= Beginning of Section =

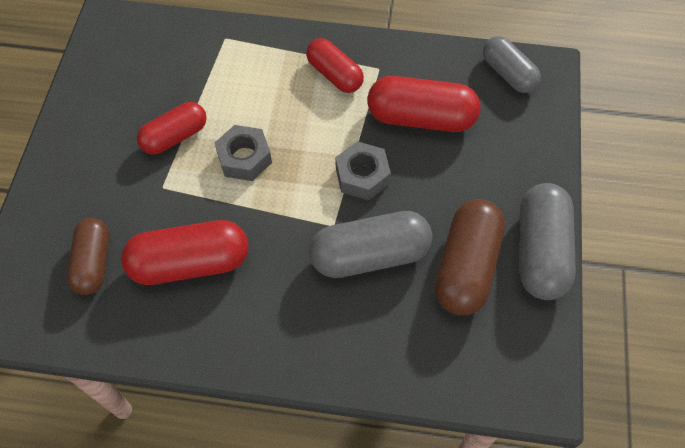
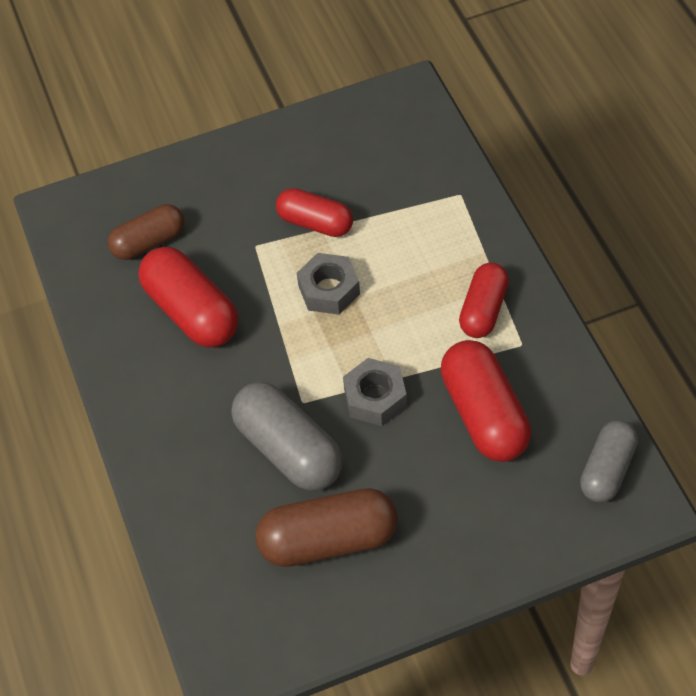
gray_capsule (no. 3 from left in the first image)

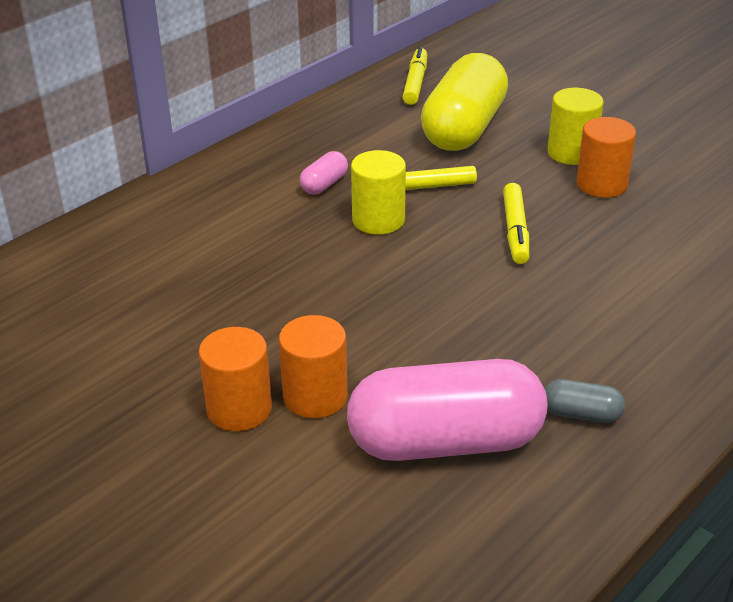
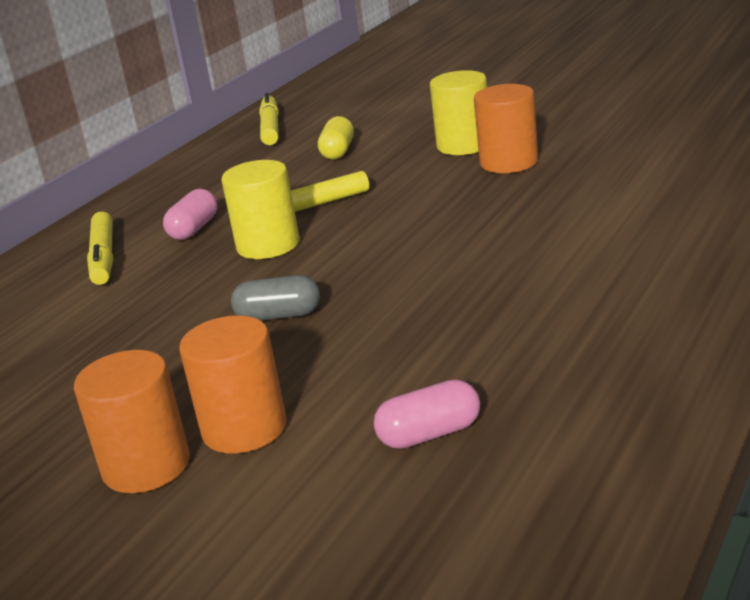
pink_capsule (no. 2 from left)
yellow_capsule
yellow_felt_pen (no. 1 from left)
gray_capsule

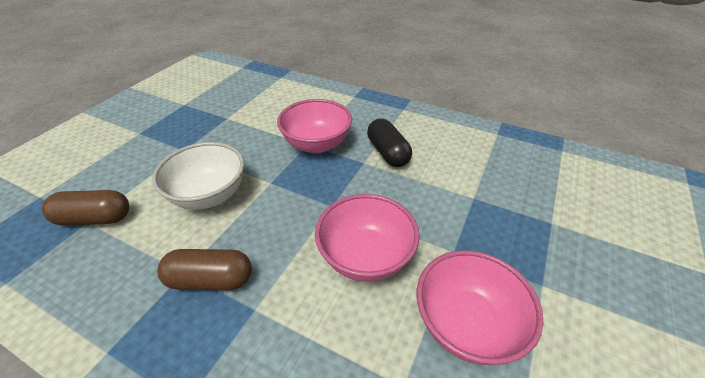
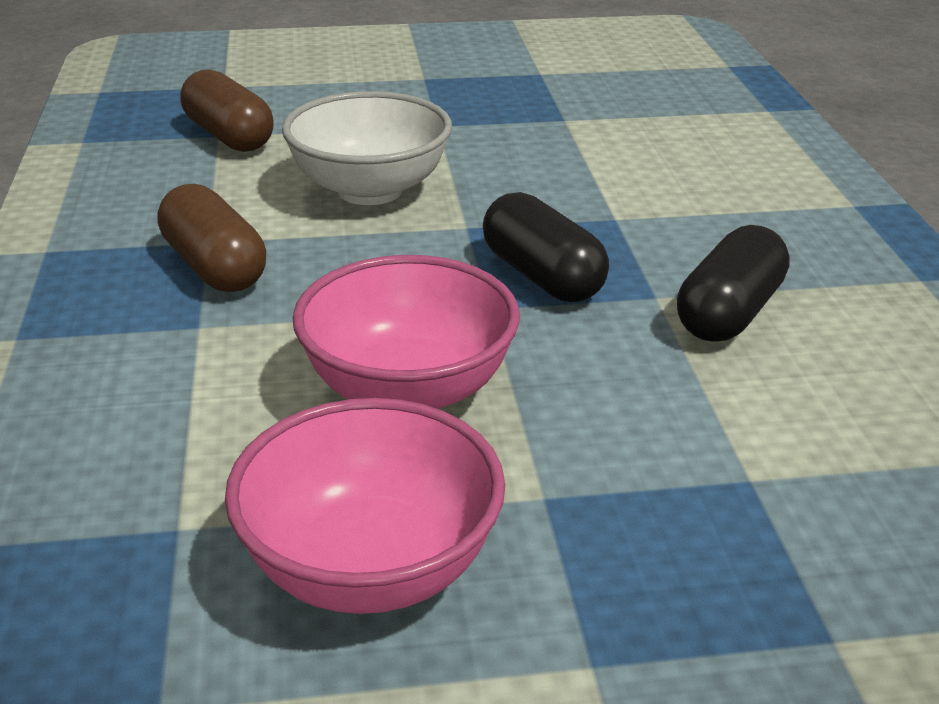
pink_deep_dish (no. 1 from left in the first image)
black_capsule (no. 1 from left)

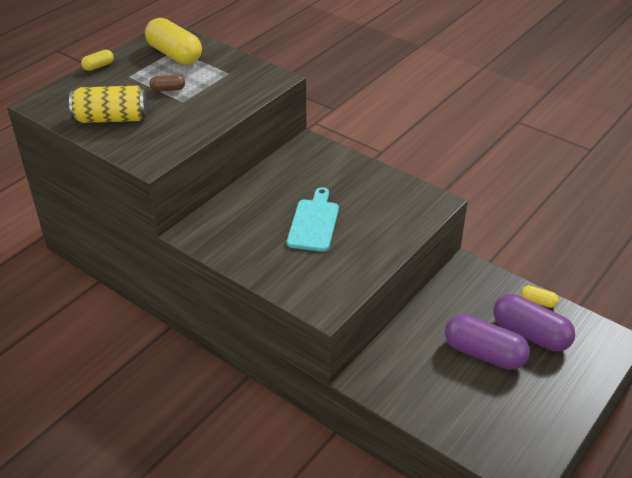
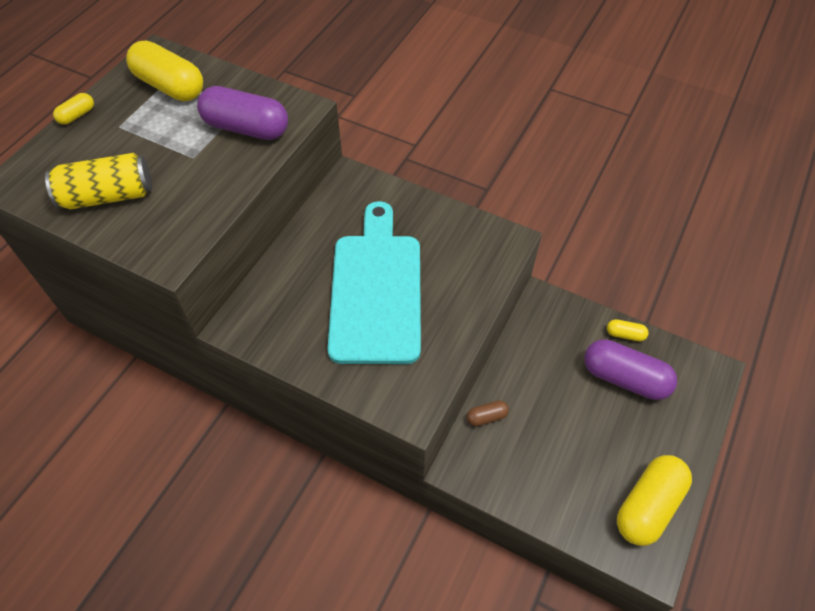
russet_capsule
teal_chopping_board
violet_capsule (no. 1 from left)
yellow_capsule (no. 4 from left)

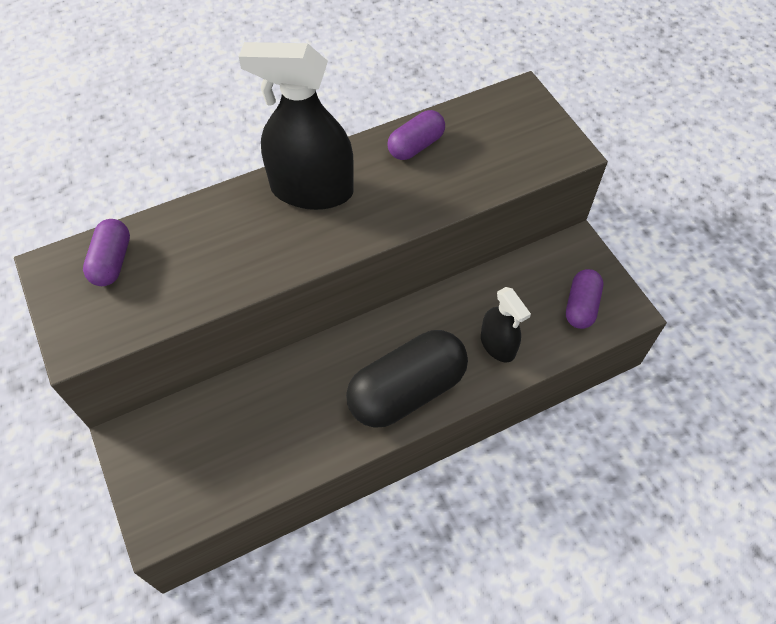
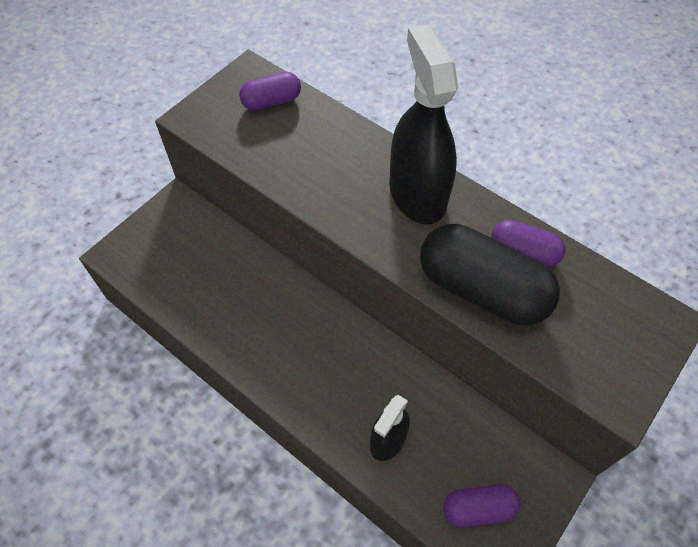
black_capsule

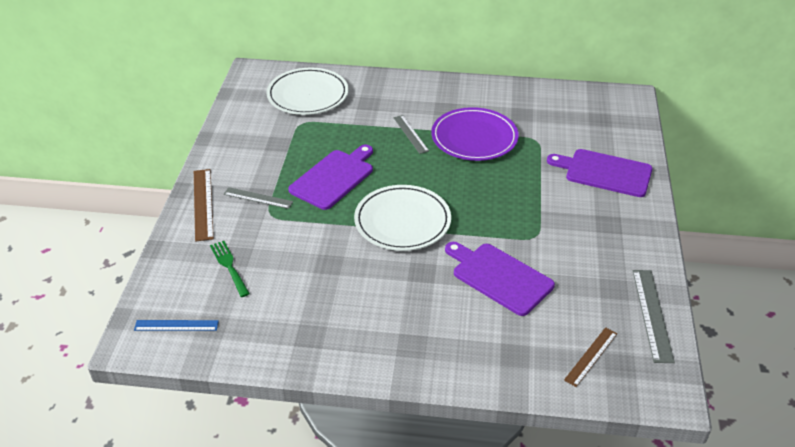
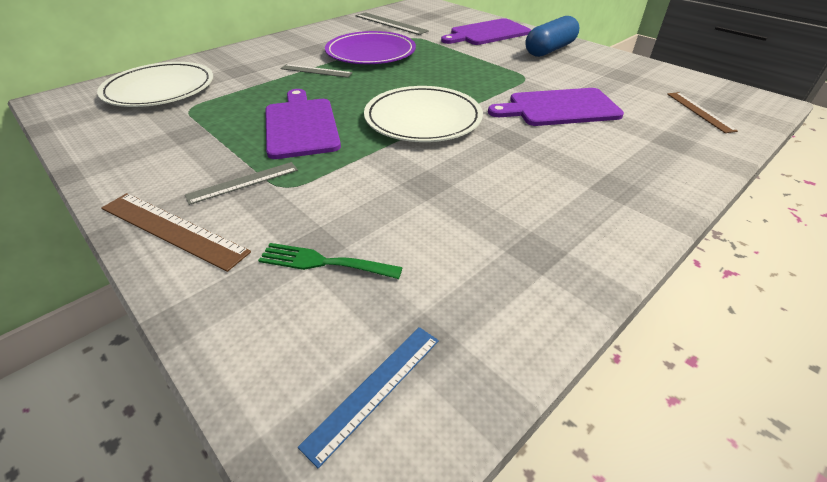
gray_measuring_stick (no. 3 from left)
cobalt_capsule

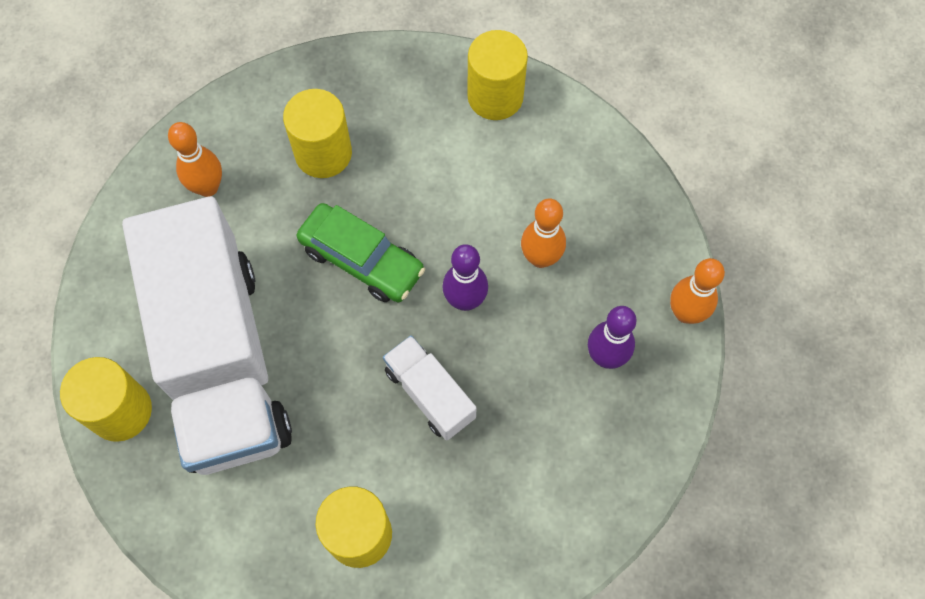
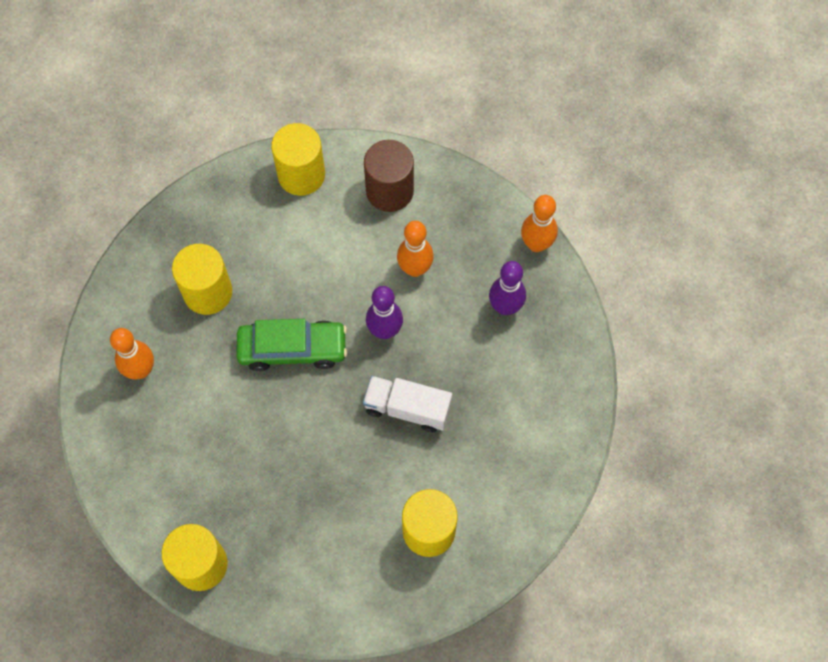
white_toy_truck (no. 1 from left in the first image)
russet_cylinder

= End of Section =

◆ WORK INSTRUCTION ◆
Report each line above that includes the string "first".

◆ COMPLETED TASK ◆
gray_capsule (no. 3 from left in the first image)
pink_deep_dish (no. 1 from left in the first image)
white_toy_truck (no. 1 from left in the first image)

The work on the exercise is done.